» **Activity**:
Search the lines of the records for the word "none", and copy every line that has it.

[Data items]
◆ ◆ ◆ ◆ ◆

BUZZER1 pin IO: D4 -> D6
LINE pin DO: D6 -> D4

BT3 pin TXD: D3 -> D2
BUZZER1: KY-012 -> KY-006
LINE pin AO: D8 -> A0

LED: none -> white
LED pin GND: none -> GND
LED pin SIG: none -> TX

◆ ◆ ◆ ◆ ◆

» **Result for this task**:
LED: none -> white
LED pin GND: none -> GND
LED pin SIG: none -> TX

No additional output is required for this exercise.